* **PROBLEM DETAILS**: Transcribe the entries exactly as given and skip whatever images they hold.

* **RECORDS PROVIDED**:
============================================================
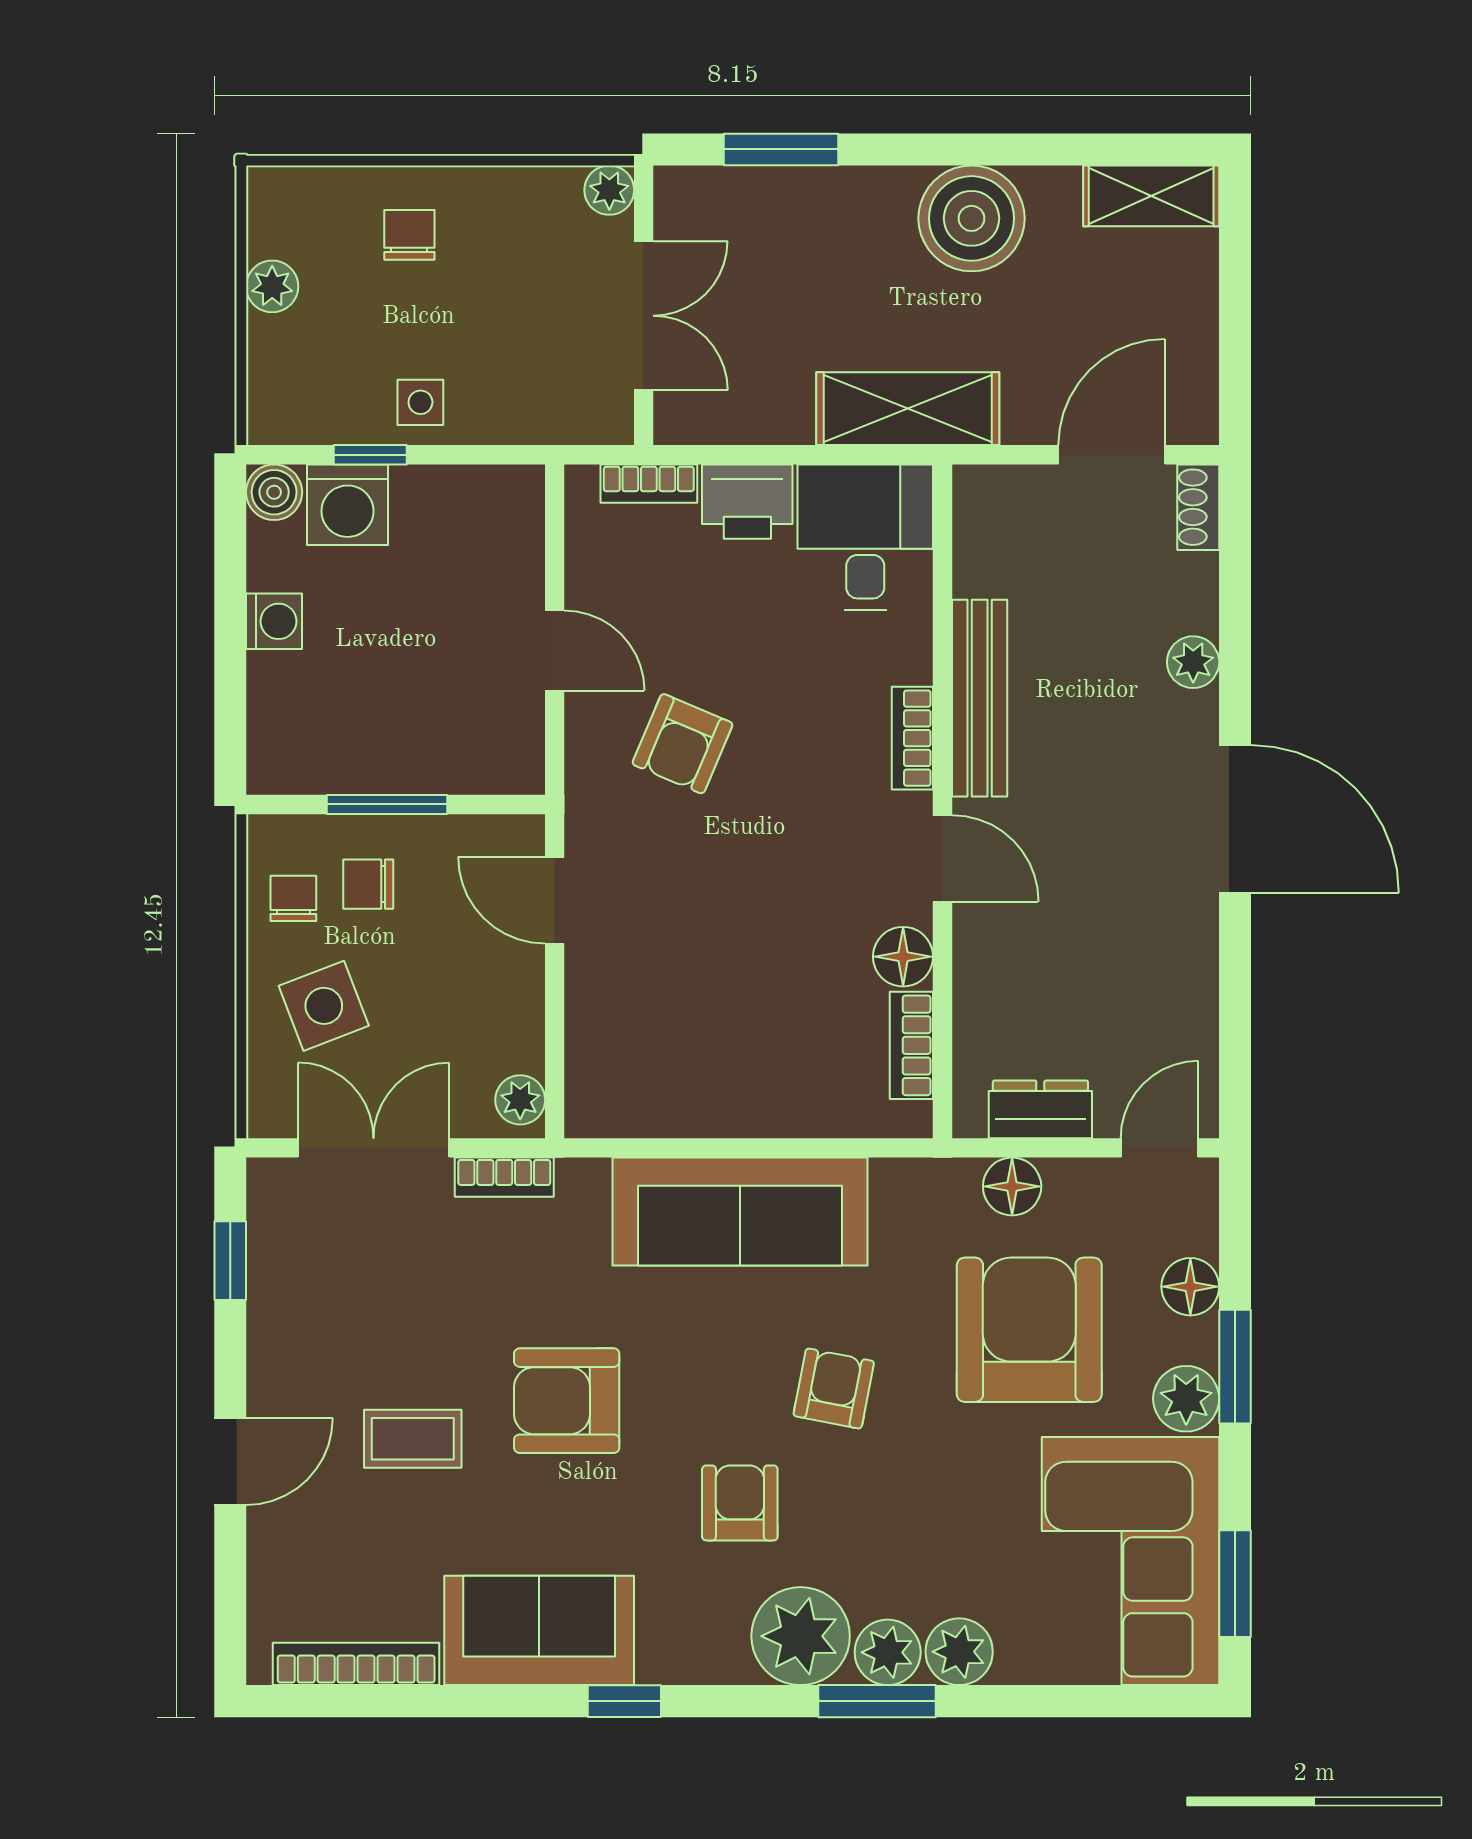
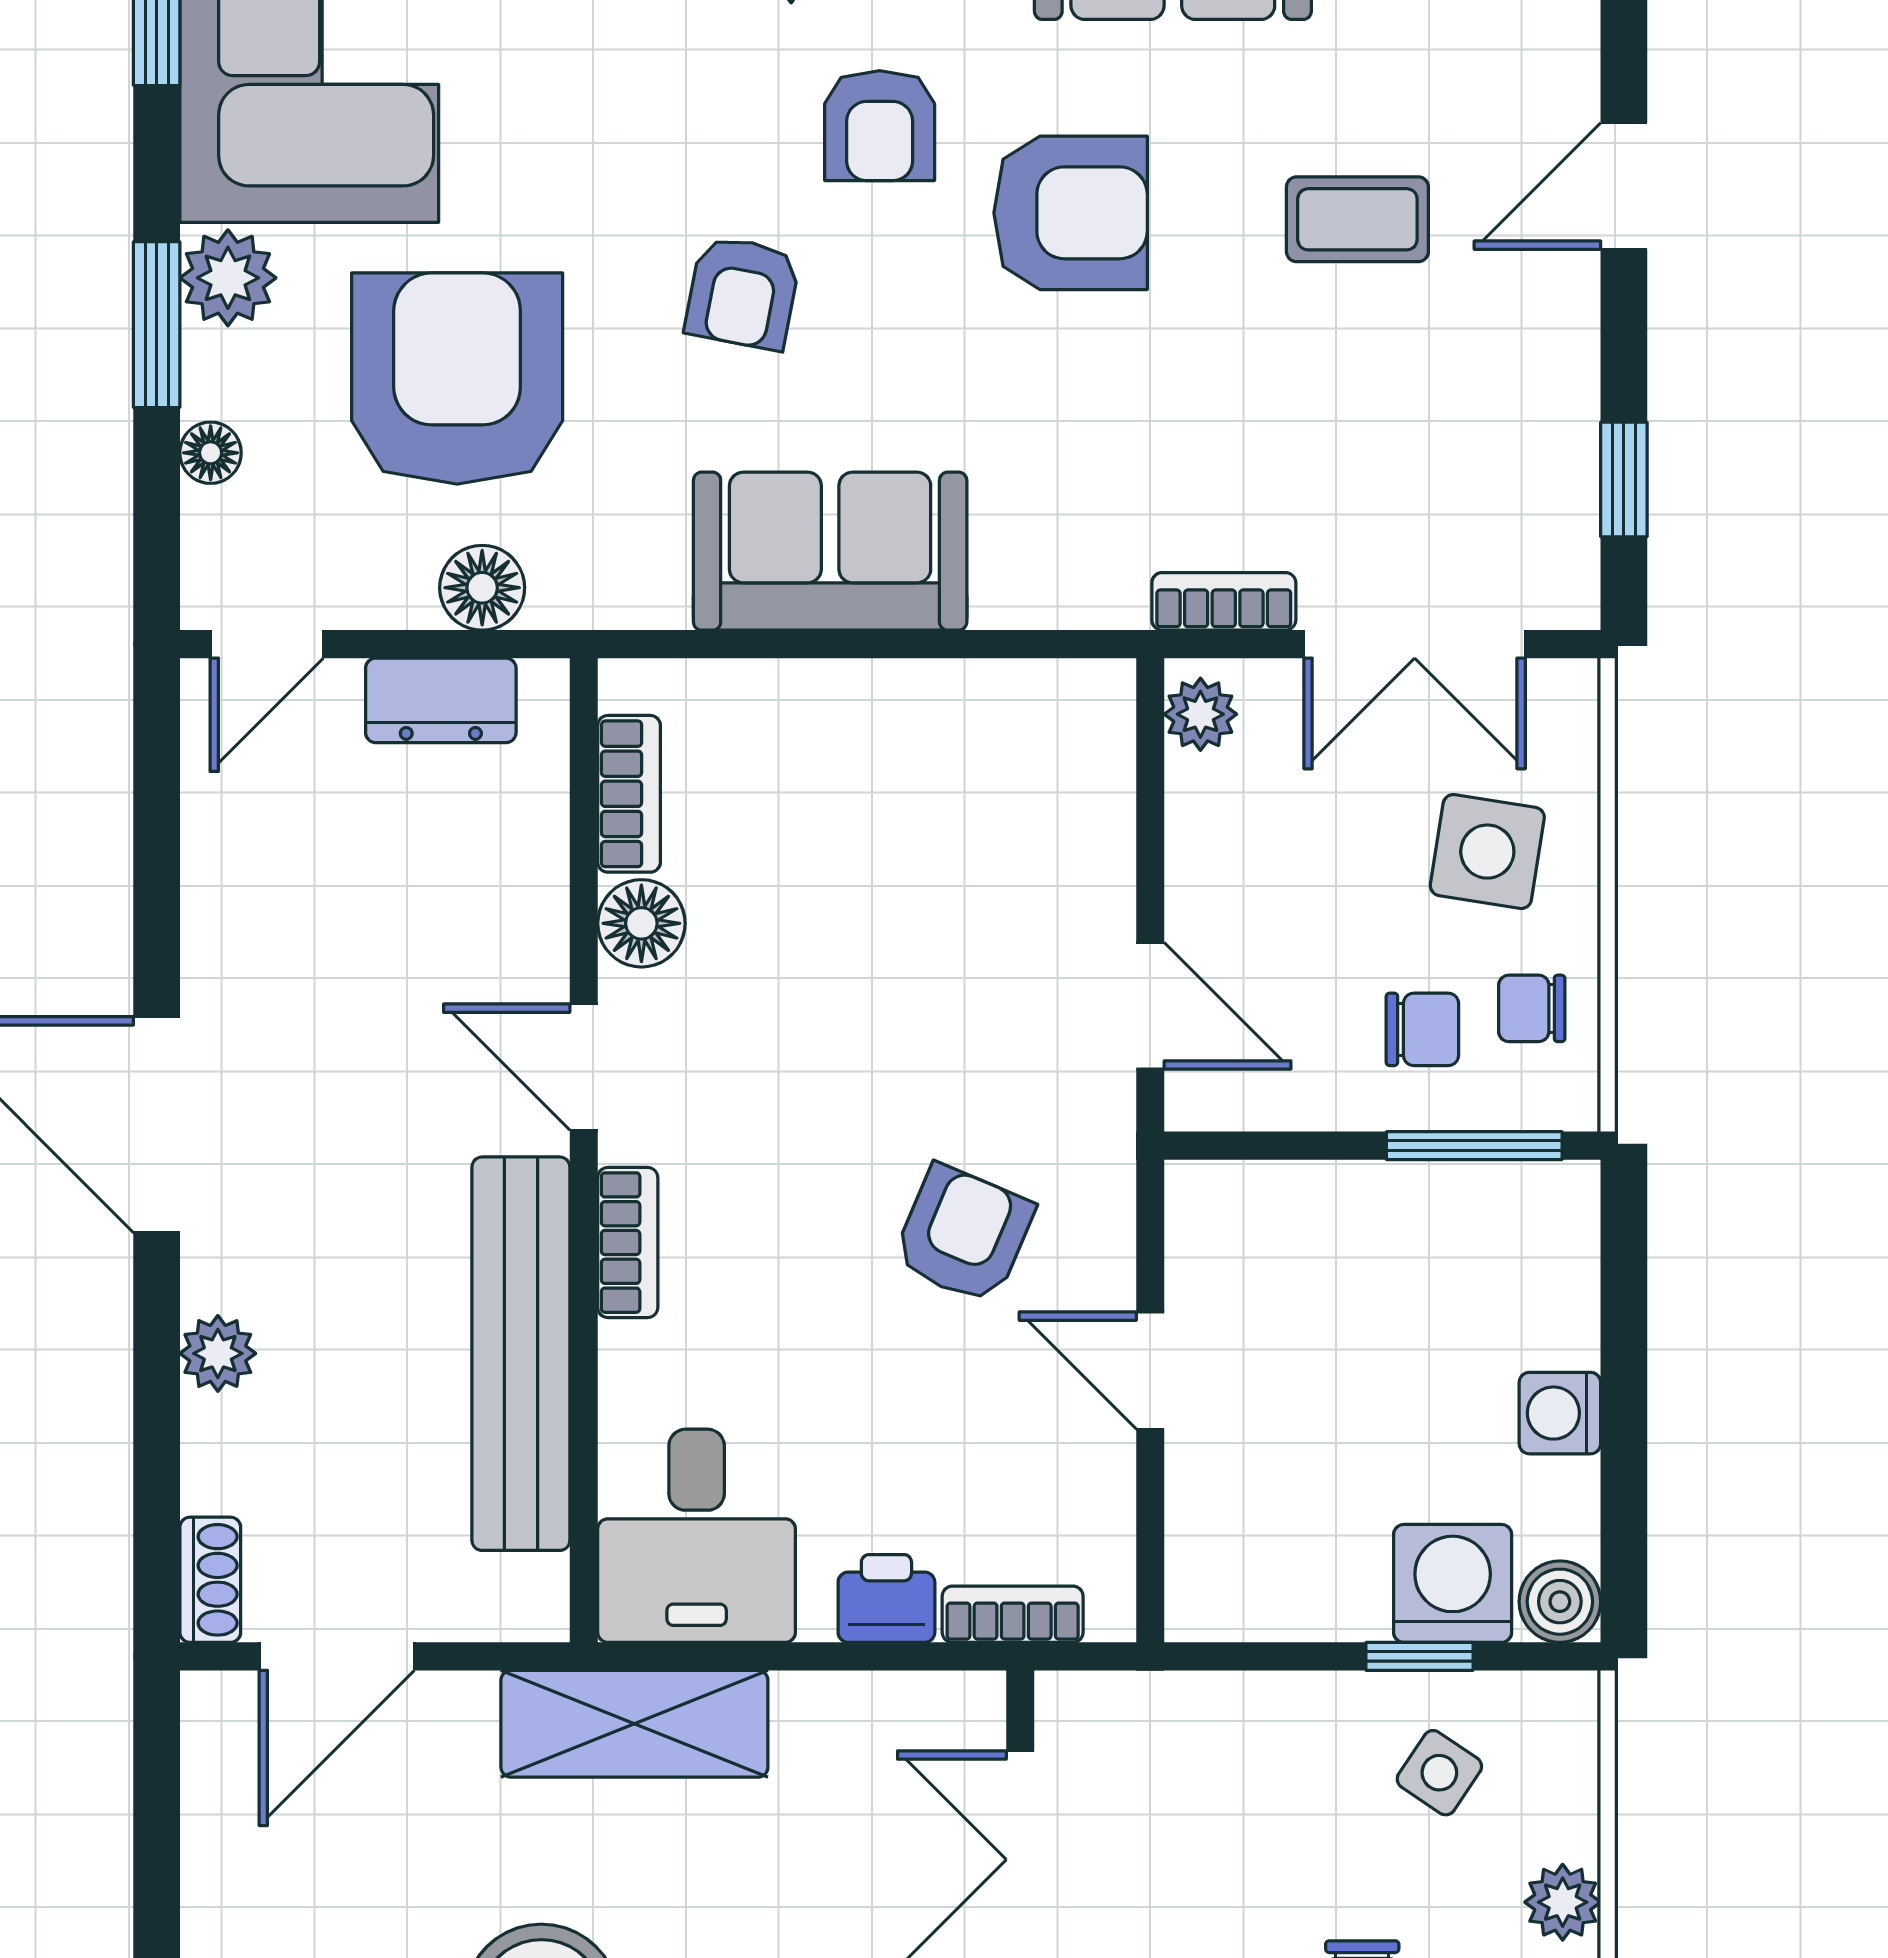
side table: (420, 402) -> (1439, 1773), moved, turned 34
printer: (747, 502) -> (886, 1598), width x0.73, depth x0.81
bench: (980, 698) -> (521, 1354), width x1.37, depth x1.21
window: (387, 804) -> (1474, 1146), moved
chair: (293, 898) -> (1532, 1008), turned 90
side table: (324, 1006) -> (1487, 852), turned 30
sofa: (740, 1212) -> (830, 551), width x0.73
floor lamp: (1190, 1287) -> (211, 453), width x0.73, depth x0.73
armchair: (1029, 1330) -> (457, 378), turned 180
armchair: (567, 1401) -> (1071, 213), moved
============================================================
* **RESPONSE TO THIS EXERCISE**:
side table: (420, 402) -> (1439, 1773), moved, turned 34
printer: (747, 502) -> (886, 1598), width x0.73, depth x0.81
bench: (980, 698) -> (521, 1354), width x1.37, depth x1.21
window: (387, 804) -> (1474, 1146), moved
chair: (293, 898) -> (1532, 1008), turned 90
side table: (324, 1006) -> (1487, 852), turned 30
sofa: (740, 1212) -> (830, 551), width x0.73
floor lamp: (1190, 1287) -> (211, 453), width x0.73, depth x0.73
armchair: (1029, 1330) -> (457, 378), turned 180
armchair: (567, 1401) -> (1071, 213), moved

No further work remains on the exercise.